#### EXERCISE INSTRUCTIONS
Find how many lines in this data contain the string "turquoise". Respond with only that number.

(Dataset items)
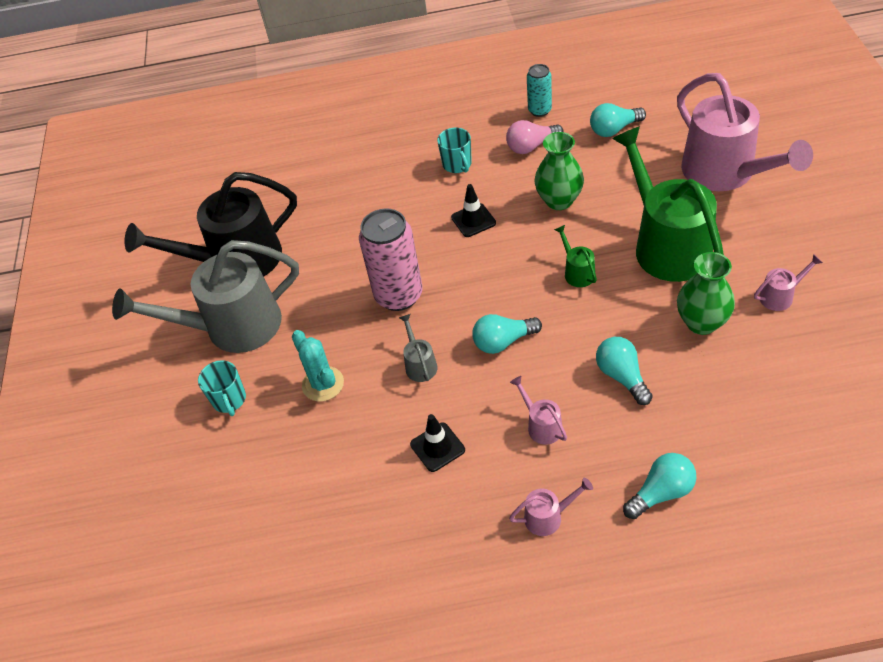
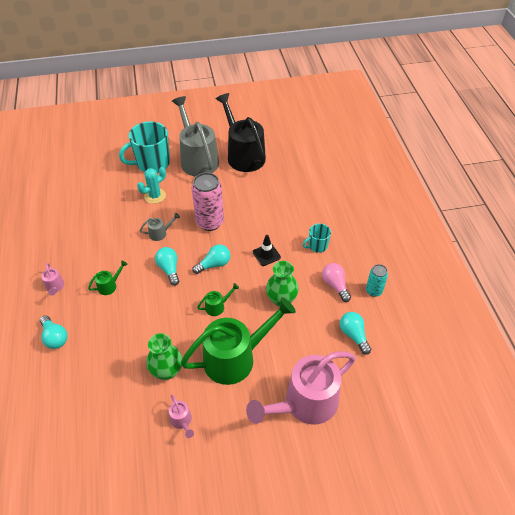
camera: 80 degrees right, 0 degrees up
turquoise mug [198,360,246,416] -> turquoise mug [119,121,170,173], size x1.96
black traffic cone [410,414,465,472] -> none
pink watering can [510,376,567,445] -> green watering can [88,261,128,295]
turquoise light bulb [596,337,653,405] -> turquoise light bulb moved to [192,244,230,274]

#### YOUR SOLUTION
2